### Aim of the exercise:
Your output should be the lines below from the one holding "(306, 278) = (481, 205): orange" through the one holding "(394, 278) = (282, 371): pink", transcribed exactly, with no pictures.

[Object transformation records]
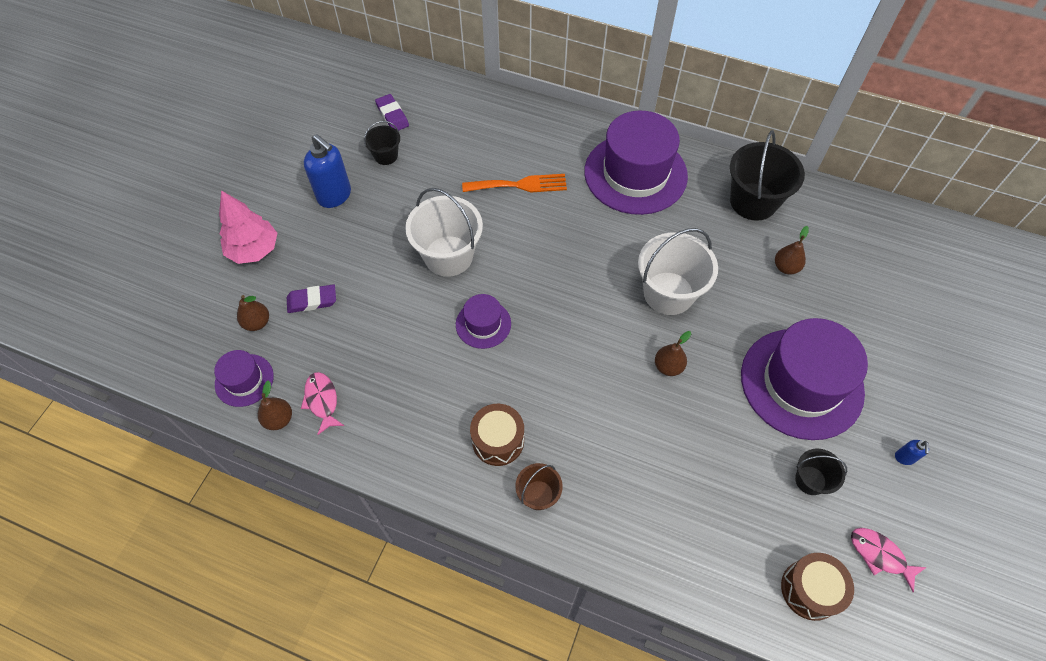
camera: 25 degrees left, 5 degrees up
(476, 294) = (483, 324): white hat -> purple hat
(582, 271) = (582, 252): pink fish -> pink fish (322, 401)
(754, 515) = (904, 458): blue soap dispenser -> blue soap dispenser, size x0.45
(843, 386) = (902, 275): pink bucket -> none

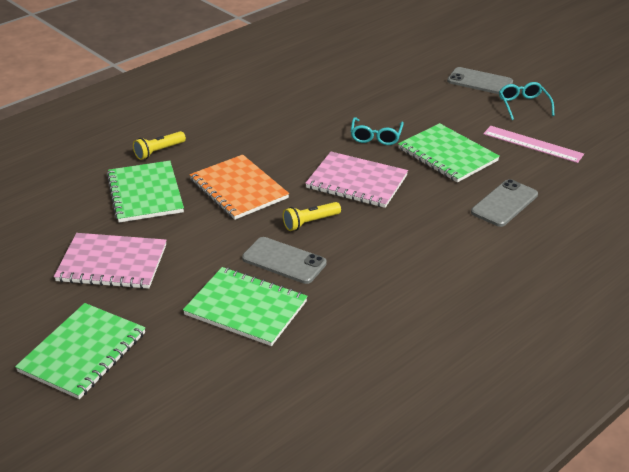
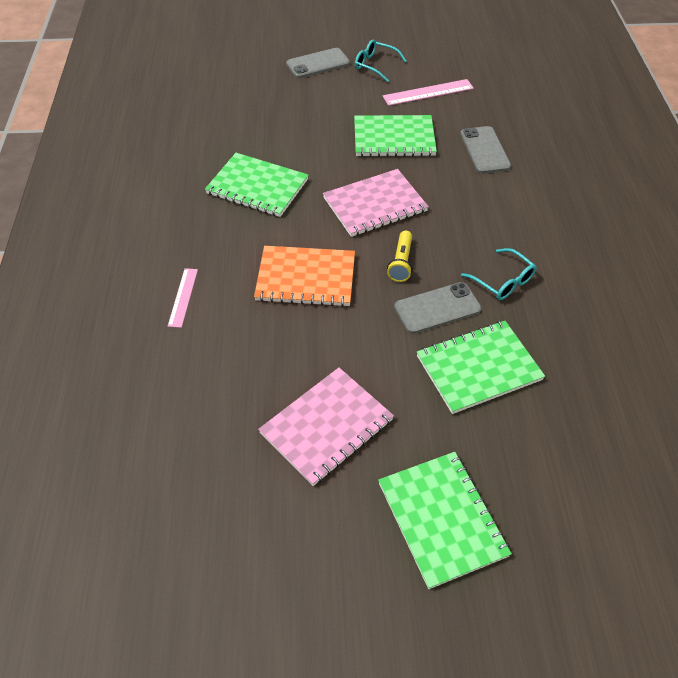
camera: 50 degrees left, 15 degrees up
(145, 193) = (241, 344): green notebook -> green notebook (257, 187)
(159, 151) = (183, 297): yellow flashlight -> pink ruler
(376, 137) = (325, 158): turquoise glasses -> turquoise glasses (503, 281)

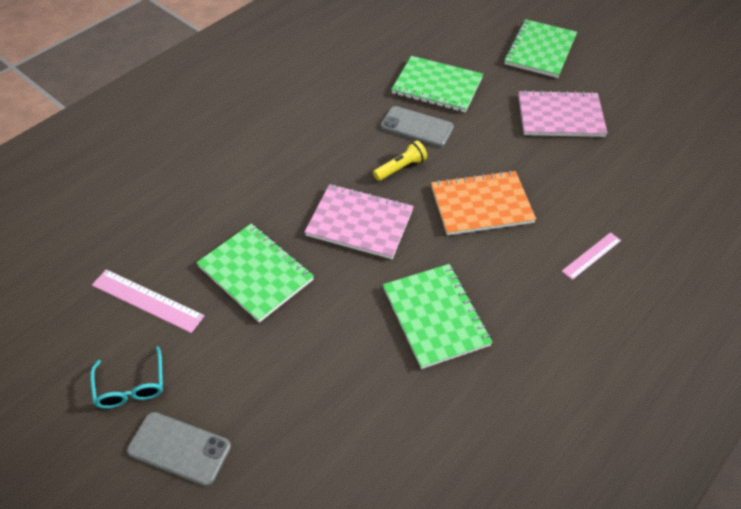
camera: 135 degrees left, 0 degrees up
(306, 278) = (481, 205): orange notebook -> orange notebook turned 60 degrees counterclockwise
(484, 150) = (208, 203): grey phone -> none
(503, 281) = (353, 113): turquoise glasses -> none

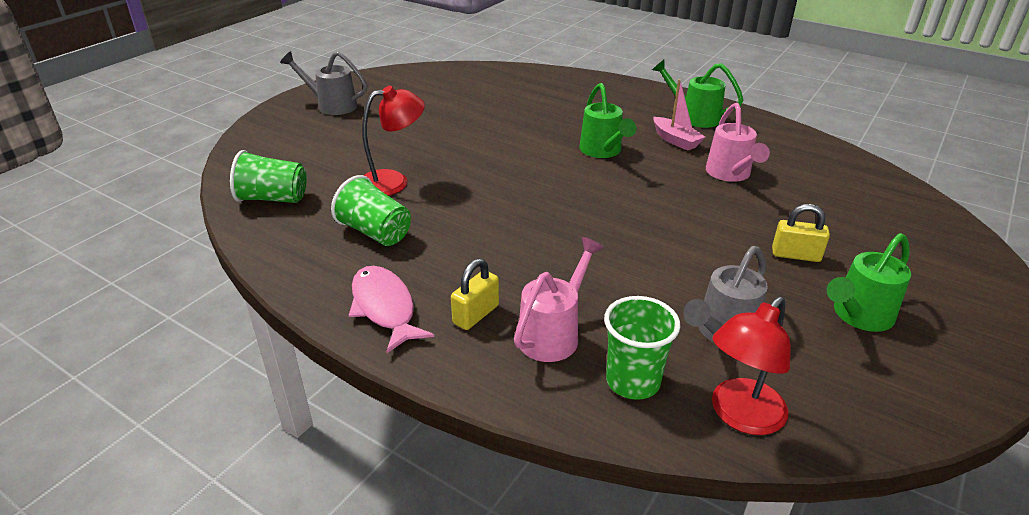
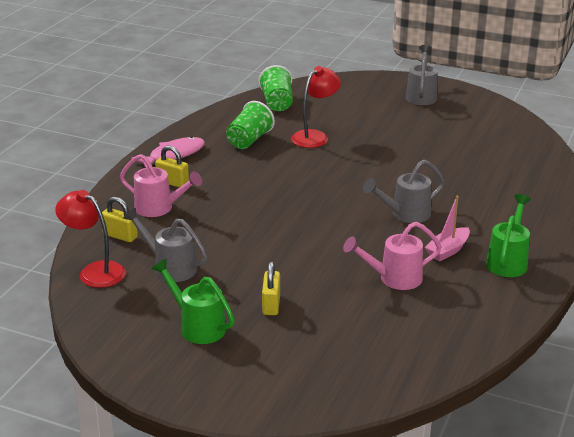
camera: 80 degrees right, 5 degrees down
(393, 182) = (315, 136): red lamp -> red lamp turned 105 degrees counterclockwise
(603, 151) = (406, 214): green watering can -> grey watering can
(632, 381) = (120, 236): green cup -> yellow padlock

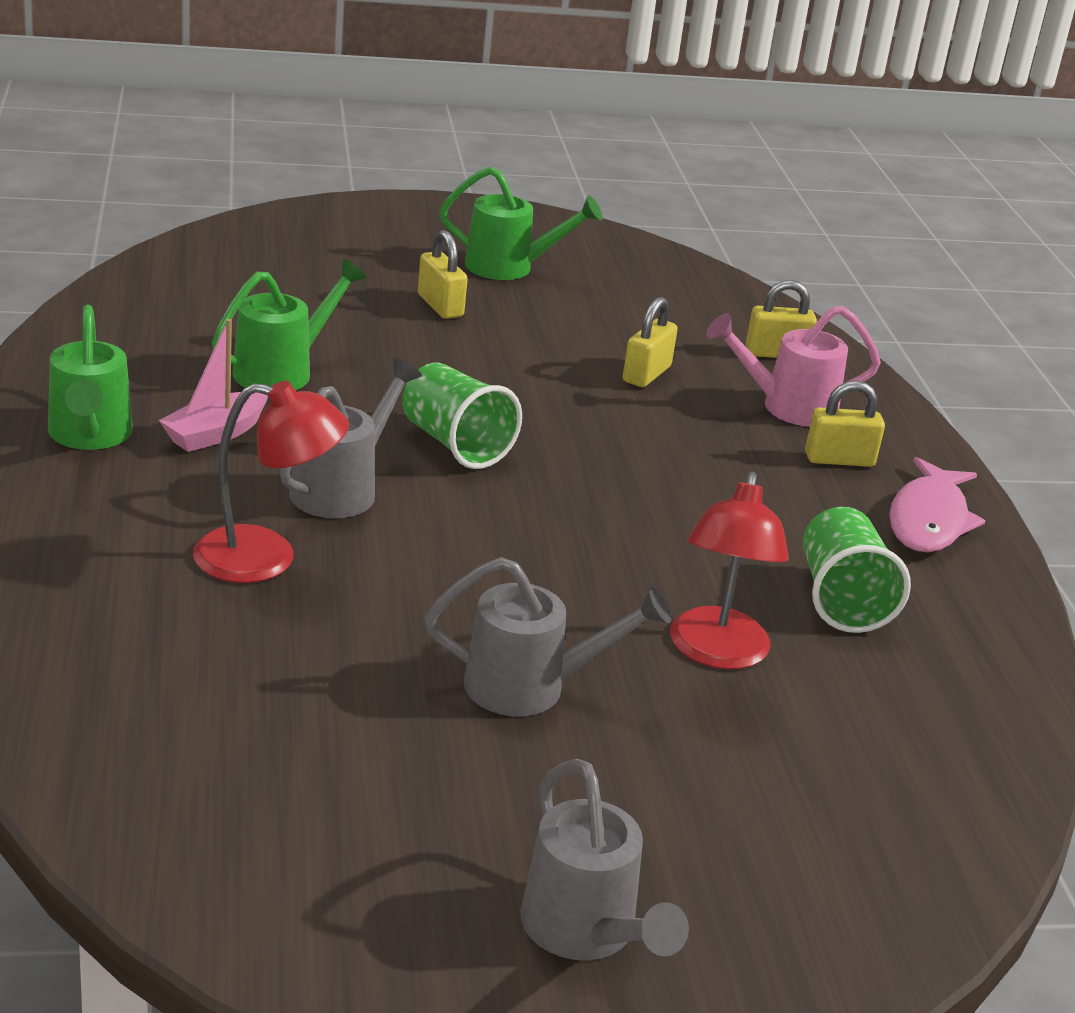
camera: 145 degrees right, 0 degrees up
(94, 271) = (733, 303): red lamp -> red lamp (266, 558)
(170, 267) = (640, 325): grey watering can -> grey watering can (529, 687)
(205, 238) = (646, 374): none -> yellow padlock
(277, 103) = (941, 753): green cup -> green cup (455, 444)
(394, 278) = (282, 371): pink watering can -> green watering can
(447, 250) = (215, 434): pink boat -> pink boat turned 150 degrees counterclockwise

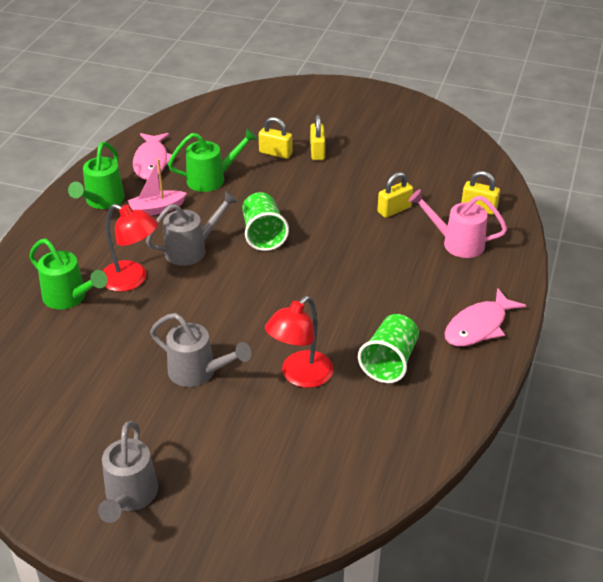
camera: 30 degrees right, 10 degrees up
(138, 358) = (152, 162): none -> pink fish
(508, 267) = (371, 133): green watering can -> green watering can (69, 297)
(839, 459) = (459, 280): yellow padlock -> yellow padlock (275, 153)

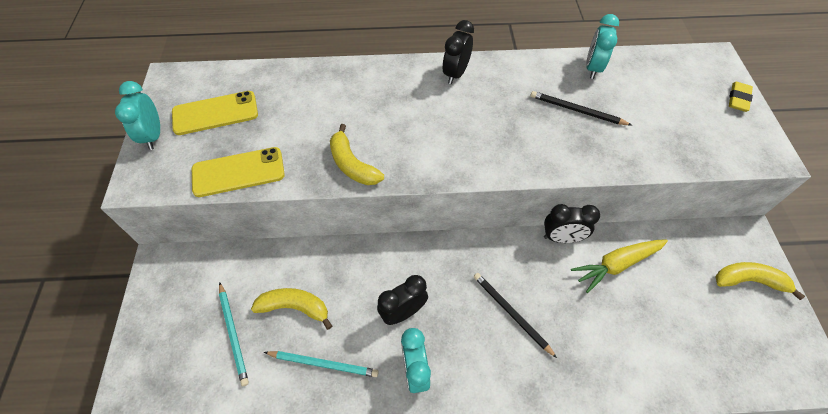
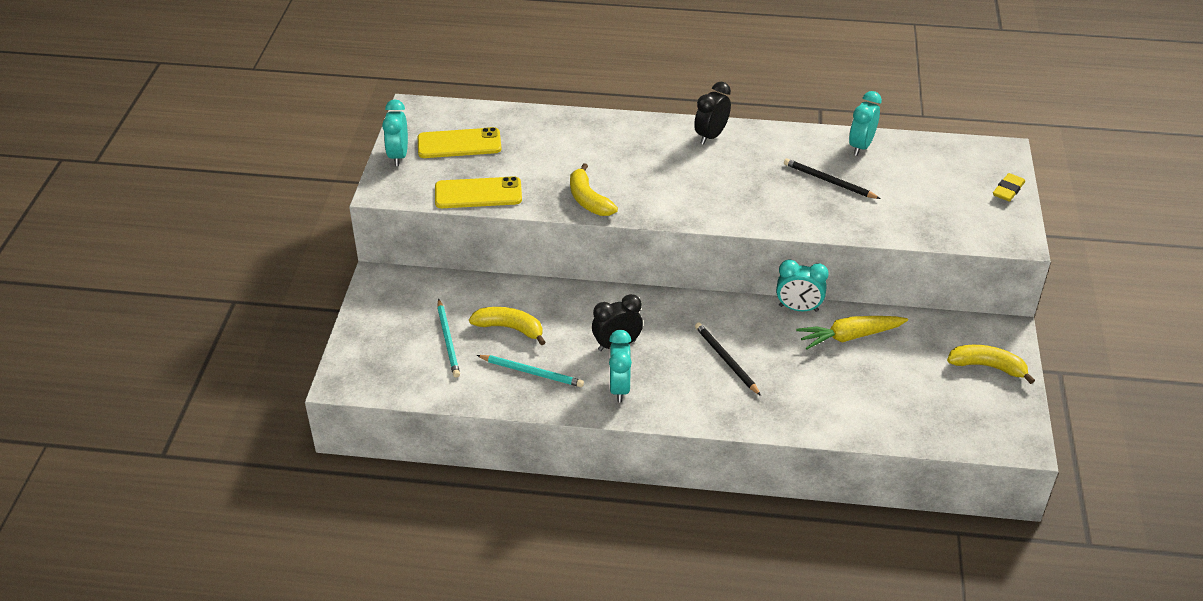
camera: 10 degrees right, 15 degrees down
(561, 238) = (798, 308): black clock -> turquoise clock

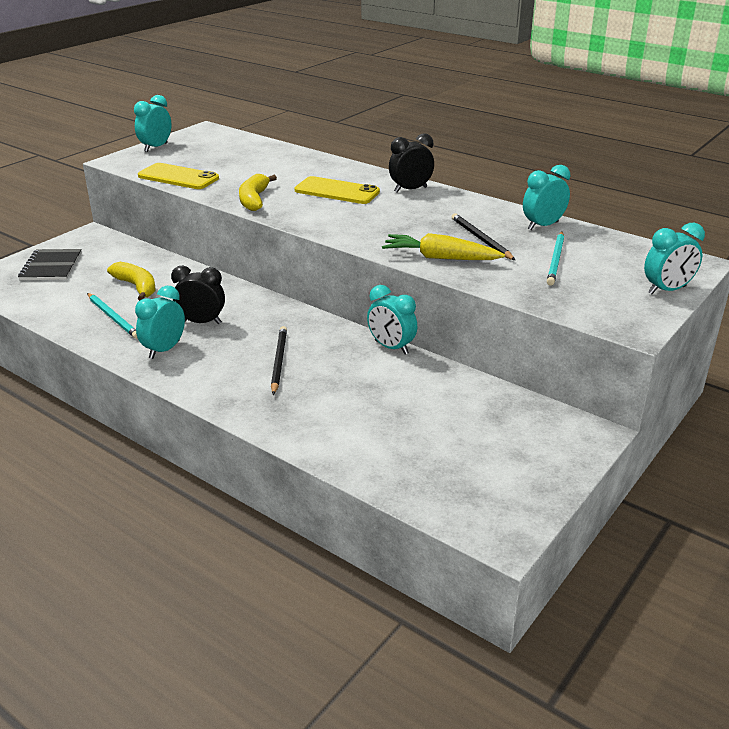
camera: 30 degrees right, 10 degrees down
(394, 337) = (51, 266): none -> black notebook
(448, 340) = (83, 280): turquoise pencil -> turquoise pencil (555, 260)
(459, 144) = (207, 151): yellow phone -> yellow phone (337, 191)
(850, 336) = (416, 383): yellow carrot -> yellow carrot (440, 258)
(987, 366) = (536, 454): yellow banana -> none
(1008, 190) = (667, 290): yellow eraser -> turquoise clock

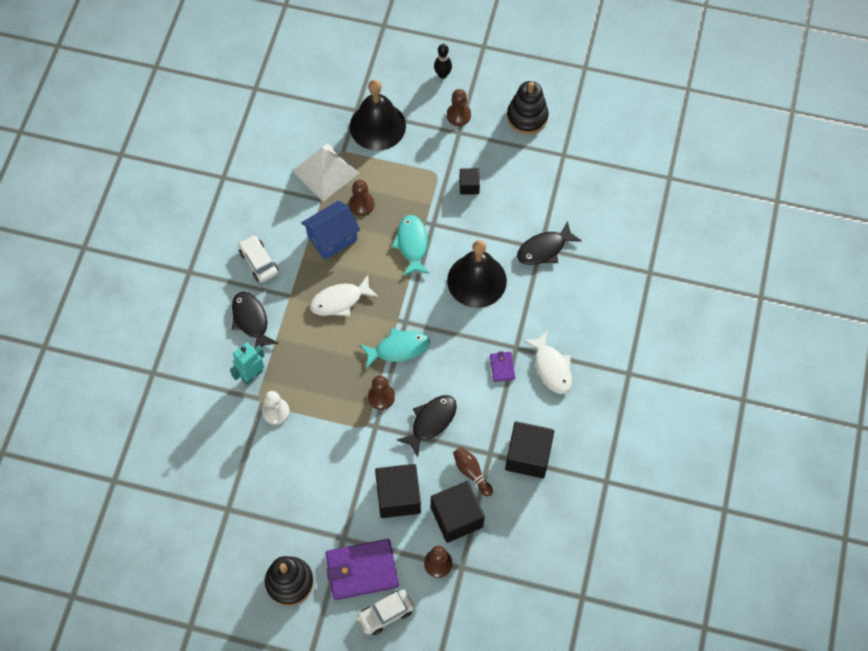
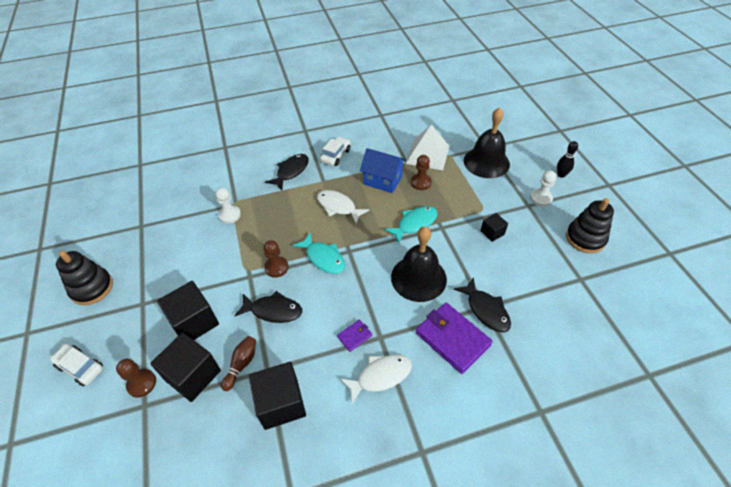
camera: 60 degrees right, 15 degrees down
(252, 375) = (251, 190): turquoise robot -> none
(362, 570) = (117, 330): purple wallet -> purple wallet (452, 339)
(458, 115) = (541, 198): brown pawn -> white pawn
(544, 249) = (486, 310): black fish -> black fish turned 150 degrees counterclockwise
(551, 367) = (380, 376): white fish -> white fish turned 150 degrees counterclockwise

### Answer box:
(306, 278) = (481, 205): orange notebook -> orange notebook turned 60 degrees counterclockwise
(484, 150) = (208, 203): grey phone -> none
(503, 281) = (353, 113): turquoise glasses -> none

camera: 80 degrees right, 5 degrees down
(393, 182) = (315, 136): red lamp -> red lamp turned 105 degrees counterclockwise
(603, 151) = (406, 214): green watering can -> grey watering can
(632, 381) = (120, 236): green cup -> yellow padlock

camera: 145 degrees right, 0 degrees up
(94, 271) = (733, 303): red lamp -> red lamp (266, 558)
(170, 267) = (640, 325): grey watering can -> grey watering can (529, 687)
(205, 238) = (646, 374): none -> yellow padlock
(277, 103) = (941, 753): green cup -> green cup (455, 444)
(394, 278) = (282, 371): pink watering can -> green watering can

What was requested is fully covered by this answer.